*REQUIREMENT*
Write out every record below exactly, so that nothing differs from what is shown.
::: SOURCE DATA
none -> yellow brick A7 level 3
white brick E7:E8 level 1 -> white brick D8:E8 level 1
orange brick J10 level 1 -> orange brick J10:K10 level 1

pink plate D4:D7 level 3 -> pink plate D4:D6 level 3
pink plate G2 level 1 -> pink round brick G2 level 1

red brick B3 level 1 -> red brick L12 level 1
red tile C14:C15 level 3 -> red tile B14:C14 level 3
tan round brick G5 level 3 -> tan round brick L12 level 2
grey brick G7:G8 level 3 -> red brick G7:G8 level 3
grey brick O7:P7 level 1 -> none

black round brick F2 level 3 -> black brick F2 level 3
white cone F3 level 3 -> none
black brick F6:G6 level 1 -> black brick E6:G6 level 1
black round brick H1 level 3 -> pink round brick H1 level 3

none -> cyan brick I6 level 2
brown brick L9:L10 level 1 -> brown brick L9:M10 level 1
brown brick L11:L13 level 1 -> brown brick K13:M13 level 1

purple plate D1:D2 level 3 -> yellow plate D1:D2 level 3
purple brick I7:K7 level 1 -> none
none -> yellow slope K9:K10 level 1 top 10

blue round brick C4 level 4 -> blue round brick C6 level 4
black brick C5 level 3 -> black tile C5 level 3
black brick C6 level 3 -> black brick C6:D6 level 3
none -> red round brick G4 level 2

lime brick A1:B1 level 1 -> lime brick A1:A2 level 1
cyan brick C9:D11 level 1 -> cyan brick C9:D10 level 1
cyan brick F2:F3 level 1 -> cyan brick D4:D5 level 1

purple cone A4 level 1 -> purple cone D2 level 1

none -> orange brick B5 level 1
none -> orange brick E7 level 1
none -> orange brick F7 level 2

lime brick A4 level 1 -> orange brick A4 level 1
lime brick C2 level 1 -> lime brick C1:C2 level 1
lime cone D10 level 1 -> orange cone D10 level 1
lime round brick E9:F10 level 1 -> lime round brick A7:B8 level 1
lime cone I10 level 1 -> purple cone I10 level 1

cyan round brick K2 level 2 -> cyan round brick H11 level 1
::::::
*OUTPUT BELOW*
none -> yellow brick A7 level 3
white brick E7:E8 level 1 -> white brick D8:E8 level 1
orange brick J10 level 1 -> orange brick J10:K10 level 1

pink plate D4:D7 level 3 -> pink plate D4:D6 level 3
pink plate G2 level 1 -> pink round brick G2 level 1

red brick B3 level 1 -> red brick L12 level 1
red tile C14:C15 level 3 -> red tile B14:C14 level 3
tan round brick G5 level 3 -> tan round brick L12 level 2
grey brick G7:G8 level 3 -> red brick G7:G8 level 3
grey brick O7:P7 level 1 -> none

black round brick F2 level 3 -> black brick F2 level 3
white cone F3 level 3 -> none
black brick F6:G6 level 1 -> black brick E6:G6 level 1
black round brick H1 level 3 -> pink round brick H1 level 3

none -> cyan brick I6 level 2
brown brick L9:L10 level 1 -> brown brick L9:M10 level 1
brown brick L11:L13 level 1 -> brown brick K13:M13 level 1

purple plate D1:D2 level 3 -> yellow plate D1:D2 level 3
purple brick I7:K7 level 1 -> none
none -> yellow slope K9:K10 level 1 top 10

blue round brick C4 level 4 -> blue round brick C6 level 4
black brick C5 level 3 -> black tile C5 level 3
black brick C6 level 3 -> black brick C6:D6 level 3
none -> red round brick G4 level 2

lime brick A1:B1 level 1 -> lime brick A1:A2 level 1
cyan brick C9:D11 level 1 -> cyan brick C9:D10 level 1
cyan brick F2:F3 level 1 -> cyan brick D4:D5 level 1

purple cone A4 level 1 -> purple cone D2 level 1

none -> orange brick B5 level 1
none -> orange brick E7 level 1
none -> orange brick F7 level 2

lime brick A4 level 1 -> orange brick A4 level 1
lime brick C2 level 1 -> lime brick C1:C2 level 1
lime cone D10 level 1 -> orange cone D10 level 1
lime round brick E9:F10 level 1 -> lime round brick A7:B8 level 1
lime cone I10 level 1 -> purple cone I10 level 1

cyan round brick K2 level 2 -> cyan round brick H11 level 1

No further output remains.